┌─ Data for the task

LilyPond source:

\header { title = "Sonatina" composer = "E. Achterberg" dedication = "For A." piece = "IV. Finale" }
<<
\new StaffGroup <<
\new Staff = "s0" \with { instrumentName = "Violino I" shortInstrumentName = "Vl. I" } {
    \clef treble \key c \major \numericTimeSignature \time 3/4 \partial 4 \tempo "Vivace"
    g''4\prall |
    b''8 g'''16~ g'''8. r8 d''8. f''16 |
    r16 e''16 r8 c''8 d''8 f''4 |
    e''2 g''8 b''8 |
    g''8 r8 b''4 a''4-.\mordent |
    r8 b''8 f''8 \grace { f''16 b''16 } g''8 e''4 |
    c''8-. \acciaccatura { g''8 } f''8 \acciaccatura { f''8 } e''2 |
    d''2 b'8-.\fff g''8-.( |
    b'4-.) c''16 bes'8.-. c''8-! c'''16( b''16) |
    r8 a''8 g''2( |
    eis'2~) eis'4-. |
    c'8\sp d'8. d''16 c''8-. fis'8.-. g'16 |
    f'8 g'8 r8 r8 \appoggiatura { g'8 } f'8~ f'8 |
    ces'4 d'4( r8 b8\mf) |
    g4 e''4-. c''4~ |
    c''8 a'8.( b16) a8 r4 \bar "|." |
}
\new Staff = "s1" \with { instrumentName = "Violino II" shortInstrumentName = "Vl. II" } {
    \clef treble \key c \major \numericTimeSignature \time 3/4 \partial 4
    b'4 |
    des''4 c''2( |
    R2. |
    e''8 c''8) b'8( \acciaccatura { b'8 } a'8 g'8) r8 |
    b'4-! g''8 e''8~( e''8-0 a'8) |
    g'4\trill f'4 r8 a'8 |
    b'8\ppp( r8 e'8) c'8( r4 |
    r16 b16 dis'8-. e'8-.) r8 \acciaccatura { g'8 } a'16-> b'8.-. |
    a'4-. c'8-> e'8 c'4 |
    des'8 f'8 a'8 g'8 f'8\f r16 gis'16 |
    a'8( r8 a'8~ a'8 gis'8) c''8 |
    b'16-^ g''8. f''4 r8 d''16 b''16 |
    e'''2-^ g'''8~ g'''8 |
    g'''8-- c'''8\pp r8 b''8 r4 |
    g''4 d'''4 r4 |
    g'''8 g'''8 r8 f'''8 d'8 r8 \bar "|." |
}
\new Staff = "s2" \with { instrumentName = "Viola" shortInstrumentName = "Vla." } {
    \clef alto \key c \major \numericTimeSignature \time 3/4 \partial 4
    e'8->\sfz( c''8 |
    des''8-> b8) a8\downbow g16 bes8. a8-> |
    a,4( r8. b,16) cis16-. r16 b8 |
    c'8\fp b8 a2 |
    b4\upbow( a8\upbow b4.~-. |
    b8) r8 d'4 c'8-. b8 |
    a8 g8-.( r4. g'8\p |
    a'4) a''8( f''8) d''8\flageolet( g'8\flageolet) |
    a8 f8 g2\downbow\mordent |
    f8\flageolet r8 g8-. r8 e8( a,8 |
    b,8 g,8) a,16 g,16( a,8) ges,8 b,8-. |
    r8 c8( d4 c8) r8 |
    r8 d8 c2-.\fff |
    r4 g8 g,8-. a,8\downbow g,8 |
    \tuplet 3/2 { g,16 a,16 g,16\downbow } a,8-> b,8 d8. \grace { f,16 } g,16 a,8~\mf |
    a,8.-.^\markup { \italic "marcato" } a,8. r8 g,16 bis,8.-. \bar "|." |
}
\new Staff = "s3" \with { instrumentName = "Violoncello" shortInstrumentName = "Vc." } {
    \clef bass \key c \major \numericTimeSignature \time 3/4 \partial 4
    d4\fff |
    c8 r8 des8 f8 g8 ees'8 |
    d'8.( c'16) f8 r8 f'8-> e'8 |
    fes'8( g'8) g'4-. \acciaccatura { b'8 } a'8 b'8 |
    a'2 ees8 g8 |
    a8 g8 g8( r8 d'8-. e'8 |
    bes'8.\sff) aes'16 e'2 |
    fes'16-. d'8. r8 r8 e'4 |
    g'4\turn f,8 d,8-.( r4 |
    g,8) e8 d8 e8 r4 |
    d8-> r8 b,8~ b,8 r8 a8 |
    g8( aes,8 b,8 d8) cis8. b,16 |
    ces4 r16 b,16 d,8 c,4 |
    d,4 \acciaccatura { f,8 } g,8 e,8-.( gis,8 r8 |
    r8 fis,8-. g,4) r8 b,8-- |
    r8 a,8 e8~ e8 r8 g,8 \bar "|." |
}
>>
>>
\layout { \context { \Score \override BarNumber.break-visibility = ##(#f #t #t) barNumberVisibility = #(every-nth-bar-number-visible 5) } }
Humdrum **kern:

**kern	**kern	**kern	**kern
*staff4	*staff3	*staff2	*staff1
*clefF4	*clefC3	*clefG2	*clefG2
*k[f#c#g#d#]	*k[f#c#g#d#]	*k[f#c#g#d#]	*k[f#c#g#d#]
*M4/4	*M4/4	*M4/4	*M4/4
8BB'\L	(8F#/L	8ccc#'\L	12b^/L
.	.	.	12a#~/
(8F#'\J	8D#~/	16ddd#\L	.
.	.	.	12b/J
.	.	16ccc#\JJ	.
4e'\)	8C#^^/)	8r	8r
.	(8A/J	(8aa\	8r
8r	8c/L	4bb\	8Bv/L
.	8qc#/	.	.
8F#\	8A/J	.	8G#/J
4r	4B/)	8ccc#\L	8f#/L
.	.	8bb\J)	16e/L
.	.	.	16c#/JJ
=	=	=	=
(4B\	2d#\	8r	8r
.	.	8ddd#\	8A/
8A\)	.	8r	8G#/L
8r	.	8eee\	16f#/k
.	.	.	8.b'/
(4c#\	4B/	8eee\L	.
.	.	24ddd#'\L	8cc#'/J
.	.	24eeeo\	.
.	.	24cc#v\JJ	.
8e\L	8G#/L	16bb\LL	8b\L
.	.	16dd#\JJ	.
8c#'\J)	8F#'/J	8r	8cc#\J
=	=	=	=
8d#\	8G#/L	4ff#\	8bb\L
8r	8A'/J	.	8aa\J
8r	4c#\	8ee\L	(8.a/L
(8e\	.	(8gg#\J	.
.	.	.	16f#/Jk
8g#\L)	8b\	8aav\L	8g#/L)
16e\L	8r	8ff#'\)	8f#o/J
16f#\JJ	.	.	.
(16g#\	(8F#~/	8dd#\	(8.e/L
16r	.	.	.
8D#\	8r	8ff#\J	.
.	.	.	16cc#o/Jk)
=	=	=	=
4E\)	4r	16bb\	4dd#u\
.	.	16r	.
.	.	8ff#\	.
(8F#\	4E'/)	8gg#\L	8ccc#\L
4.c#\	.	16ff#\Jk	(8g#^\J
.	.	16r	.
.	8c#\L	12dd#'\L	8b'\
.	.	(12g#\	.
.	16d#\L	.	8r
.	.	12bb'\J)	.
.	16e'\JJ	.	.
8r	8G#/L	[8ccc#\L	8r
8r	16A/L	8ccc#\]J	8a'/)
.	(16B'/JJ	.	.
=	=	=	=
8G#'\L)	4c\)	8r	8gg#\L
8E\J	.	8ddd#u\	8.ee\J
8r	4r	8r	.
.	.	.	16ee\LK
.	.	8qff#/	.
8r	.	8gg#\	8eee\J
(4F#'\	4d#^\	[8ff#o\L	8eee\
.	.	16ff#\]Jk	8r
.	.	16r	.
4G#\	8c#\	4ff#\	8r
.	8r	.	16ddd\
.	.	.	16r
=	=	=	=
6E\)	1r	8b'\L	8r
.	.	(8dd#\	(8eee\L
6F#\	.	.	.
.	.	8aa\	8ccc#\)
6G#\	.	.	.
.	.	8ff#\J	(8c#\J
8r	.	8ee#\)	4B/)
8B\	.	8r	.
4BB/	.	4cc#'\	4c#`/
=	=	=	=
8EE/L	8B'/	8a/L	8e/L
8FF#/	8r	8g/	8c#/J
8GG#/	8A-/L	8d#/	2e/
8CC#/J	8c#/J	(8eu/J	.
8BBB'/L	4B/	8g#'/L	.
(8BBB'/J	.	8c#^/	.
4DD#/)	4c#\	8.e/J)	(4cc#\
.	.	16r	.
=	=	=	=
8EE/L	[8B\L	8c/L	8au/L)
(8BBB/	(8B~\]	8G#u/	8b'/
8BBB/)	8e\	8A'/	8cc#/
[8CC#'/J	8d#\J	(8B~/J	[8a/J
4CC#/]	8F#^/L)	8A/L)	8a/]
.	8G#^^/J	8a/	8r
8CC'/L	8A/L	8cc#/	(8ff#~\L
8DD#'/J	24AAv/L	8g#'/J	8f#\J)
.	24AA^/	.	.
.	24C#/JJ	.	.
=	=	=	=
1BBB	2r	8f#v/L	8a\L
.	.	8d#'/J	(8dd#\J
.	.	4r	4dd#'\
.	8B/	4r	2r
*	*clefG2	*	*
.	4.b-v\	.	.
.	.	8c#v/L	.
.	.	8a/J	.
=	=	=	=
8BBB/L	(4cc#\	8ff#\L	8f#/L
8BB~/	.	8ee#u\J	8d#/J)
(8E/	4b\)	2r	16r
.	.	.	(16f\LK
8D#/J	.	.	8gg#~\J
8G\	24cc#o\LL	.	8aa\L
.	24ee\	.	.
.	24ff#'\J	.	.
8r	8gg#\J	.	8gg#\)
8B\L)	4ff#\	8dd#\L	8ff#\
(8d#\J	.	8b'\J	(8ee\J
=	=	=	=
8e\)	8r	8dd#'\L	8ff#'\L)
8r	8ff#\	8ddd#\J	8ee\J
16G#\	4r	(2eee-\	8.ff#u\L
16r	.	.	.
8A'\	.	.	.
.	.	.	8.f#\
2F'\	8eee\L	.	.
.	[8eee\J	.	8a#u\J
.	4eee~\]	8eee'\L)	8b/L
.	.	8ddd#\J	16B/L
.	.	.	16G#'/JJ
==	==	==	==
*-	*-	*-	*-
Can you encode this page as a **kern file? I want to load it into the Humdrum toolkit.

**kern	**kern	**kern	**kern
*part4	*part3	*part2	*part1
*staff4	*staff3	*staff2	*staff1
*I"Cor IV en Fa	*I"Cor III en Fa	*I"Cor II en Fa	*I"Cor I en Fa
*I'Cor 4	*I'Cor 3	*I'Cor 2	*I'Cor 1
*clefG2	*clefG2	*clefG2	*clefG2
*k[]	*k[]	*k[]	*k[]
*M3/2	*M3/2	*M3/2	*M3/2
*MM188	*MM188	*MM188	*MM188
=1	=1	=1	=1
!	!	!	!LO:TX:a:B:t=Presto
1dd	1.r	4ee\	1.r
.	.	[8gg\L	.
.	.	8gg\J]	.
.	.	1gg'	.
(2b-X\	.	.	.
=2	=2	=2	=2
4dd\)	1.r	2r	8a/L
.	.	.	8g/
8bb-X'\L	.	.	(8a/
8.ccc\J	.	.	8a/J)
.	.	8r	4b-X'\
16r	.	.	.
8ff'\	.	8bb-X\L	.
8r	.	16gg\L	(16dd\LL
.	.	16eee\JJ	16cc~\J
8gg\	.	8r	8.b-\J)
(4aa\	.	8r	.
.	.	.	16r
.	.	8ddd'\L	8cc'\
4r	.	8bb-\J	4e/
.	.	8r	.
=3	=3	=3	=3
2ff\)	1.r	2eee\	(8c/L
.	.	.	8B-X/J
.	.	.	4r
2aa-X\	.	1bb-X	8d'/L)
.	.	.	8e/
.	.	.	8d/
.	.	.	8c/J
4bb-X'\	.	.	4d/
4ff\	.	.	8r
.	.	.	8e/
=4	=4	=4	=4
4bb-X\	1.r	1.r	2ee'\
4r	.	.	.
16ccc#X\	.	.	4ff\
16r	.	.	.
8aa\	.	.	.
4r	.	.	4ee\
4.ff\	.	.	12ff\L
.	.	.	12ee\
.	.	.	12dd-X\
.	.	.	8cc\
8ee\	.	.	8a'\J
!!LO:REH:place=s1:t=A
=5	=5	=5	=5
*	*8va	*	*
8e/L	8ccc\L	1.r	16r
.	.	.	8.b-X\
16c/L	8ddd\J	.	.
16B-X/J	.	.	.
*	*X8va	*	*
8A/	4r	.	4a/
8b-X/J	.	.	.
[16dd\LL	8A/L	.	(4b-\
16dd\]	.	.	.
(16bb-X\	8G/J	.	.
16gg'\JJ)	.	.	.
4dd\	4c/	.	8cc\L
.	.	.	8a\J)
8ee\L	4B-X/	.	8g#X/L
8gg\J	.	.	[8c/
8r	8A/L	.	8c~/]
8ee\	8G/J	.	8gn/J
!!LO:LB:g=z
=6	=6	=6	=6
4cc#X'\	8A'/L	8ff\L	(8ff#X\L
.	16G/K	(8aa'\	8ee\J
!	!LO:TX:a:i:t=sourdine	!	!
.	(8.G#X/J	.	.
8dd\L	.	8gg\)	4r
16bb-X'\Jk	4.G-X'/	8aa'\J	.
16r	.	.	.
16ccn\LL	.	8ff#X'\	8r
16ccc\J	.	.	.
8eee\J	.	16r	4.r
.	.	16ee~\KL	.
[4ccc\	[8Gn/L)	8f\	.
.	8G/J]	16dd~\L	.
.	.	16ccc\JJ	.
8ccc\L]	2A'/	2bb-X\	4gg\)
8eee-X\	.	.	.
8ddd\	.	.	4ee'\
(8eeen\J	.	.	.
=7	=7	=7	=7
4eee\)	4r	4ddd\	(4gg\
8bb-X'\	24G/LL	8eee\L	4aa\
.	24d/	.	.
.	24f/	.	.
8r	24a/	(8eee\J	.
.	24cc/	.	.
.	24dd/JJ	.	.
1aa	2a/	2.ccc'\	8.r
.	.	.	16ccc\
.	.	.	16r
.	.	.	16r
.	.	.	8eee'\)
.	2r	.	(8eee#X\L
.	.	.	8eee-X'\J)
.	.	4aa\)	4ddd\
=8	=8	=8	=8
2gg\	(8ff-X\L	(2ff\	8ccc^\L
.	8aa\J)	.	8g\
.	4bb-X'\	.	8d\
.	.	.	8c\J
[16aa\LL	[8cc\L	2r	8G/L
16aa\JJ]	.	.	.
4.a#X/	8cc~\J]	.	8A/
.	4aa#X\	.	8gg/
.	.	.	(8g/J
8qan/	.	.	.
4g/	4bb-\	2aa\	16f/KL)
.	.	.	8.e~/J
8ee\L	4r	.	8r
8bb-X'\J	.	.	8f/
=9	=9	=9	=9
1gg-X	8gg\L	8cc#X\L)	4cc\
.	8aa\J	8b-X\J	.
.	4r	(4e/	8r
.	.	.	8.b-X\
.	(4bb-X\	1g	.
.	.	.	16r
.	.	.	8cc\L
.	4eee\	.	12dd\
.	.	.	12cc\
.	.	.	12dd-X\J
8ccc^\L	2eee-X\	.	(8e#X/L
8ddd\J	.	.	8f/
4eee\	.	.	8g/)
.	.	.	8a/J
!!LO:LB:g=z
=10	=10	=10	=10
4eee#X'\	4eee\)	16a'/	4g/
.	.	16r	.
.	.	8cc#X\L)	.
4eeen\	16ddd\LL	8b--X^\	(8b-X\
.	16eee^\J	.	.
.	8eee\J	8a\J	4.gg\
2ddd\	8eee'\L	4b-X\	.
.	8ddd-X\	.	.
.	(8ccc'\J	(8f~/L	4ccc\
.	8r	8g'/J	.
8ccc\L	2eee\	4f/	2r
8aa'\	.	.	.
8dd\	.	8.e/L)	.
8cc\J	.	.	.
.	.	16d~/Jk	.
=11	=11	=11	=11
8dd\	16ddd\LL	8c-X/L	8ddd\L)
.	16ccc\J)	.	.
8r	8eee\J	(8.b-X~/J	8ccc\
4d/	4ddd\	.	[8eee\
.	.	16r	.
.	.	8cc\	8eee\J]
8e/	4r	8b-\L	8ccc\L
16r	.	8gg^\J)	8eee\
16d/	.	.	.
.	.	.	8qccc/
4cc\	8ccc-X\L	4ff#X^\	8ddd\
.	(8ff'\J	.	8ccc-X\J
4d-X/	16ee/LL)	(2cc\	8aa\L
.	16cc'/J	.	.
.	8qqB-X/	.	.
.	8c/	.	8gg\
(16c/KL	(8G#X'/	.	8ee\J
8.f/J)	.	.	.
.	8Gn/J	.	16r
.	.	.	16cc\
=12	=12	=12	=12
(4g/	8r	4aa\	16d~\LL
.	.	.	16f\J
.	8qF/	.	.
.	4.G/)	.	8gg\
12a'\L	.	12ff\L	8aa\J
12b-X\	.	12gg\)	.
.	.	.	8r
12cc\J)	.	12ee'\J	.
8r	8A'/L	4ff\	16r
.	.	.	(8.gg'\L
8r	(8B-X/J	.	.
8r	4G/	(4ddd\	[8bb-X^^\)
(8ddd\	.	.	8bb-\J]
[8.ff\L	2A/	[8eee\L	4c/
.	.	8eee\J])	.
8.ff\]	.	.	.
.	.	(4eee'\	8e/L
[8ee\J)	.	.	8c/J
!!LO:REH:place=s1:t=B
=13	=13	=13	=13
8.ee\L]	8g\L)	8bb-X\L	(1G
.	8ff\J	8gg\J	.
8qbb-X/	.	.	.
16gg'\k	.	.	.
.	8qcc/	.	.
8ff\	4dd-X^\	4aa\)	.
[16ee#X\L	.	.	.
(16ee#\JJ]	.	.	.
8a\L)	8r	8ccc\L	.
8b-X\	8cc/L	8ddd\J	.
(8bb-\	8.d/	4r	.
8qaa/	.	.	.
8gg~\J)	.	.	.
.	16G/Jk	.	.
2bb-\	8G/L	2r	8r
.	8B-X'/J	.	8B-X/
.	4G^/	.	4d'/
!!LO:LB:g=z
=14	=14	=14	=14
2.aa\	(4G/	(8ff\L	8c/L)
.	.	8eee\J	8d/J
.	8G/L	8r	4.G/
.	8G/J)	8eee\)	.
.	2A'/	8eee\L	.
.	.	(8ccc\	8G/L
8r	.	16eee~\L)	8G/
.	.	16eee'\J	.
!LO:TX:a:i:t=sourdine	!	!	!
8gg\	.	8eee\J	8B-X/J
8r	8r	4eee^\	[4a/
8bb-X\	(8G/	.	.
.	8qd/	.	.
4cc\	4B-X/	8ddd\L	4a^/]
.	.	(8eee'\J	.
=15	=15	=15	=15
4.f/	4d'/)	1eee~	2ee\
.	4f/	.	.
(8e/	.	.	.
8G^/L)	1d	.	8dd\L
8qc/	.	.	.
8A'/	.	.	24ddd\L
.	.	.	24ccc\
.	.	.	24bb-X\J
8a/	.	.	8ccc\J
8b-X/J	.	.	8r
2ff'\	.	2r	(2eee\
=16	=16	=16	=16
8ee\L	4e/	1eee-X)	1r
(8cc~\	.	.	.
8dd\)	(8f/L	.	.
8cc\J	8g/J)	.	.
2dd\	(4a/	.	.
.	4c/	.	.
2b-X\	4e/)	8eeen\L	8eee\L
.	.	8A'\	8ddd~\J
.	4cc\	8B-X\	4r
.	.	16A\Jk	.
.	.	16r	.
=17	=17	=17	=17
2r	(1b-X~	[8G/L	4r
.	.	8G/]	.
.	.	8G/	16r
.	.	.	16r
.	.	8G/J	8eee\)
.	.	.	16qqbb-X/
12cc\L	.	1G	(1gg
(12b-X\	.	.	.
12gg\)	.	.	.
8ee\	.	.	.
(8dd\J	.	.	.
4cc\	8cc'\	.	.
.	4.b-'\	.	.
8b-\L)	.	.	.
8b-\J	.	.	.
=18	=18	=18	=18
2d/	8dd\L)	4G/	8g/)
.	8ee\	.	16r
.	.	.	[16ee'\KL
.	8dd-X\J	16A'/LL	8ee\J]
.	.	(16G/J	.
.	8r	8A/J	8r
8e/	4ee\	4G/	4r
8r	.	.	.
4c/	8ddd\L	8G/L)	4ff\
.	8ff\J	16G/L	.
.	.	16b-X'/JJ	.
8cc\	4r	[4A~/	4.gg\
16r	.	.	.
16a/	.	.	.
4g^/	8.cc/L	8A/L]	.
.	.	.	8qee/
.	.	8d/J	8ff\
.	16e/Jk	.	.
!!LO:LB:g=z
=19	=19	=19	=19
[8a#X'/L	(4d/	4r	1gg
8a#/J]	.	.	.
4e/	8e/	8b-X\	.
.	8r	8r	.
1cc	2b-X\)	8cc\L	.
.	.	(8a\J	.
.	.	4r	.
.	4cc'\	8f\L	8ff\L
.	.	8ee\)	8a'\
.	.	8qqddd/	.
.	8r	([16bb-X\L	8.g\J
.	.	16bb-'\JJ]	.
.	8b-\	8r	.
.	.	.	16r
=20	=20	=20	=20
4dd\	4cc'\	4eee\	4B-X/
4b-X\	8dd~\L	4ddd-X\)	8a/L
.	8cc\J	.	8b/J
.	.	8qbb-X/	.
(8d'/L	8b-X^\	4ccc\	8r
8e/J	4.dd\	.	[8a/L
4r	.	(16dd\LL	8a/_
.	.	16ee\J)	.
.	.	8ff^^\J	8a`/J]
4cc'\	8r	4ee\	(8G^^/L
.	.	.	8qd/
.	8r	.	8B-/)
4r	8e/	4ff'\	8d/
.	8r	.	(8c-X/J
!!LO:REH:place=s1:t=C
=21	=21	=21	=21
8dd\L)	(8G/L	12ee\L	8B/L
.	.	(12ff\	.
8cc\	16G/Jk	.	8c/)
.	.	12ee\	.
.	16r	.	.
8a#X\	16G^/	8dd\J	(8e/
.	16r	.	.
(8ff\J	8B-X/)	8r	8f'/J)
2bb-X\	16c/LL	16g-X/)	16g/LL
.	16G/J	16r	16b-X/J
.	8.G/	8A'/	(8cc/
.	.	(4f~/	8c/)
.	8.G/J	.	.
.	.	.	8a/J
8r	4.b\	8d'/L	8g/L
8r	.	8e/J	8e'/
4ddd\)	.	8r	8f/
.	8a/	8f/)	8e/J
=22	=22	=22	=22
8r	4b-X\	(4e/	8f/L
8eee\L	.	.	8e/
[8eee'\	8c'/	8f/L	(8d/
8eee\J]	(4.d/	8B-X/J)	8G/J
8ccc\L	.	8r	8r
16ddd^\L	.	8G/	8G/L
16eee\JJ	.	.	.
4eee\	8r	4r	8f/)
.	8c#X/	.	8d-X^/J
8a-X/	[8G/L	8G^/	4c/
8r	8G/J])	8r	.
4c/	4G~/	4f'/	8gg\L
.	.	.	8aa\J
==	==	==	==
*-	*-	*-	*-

└─

Work to do:
Identify each line of the entries above that contains the string "Humdrum", and copy every such line in full.

The output:
Humdrum **kern:
Can you encode this page as a **kern file? I want to load it into the Humdrum toolkit.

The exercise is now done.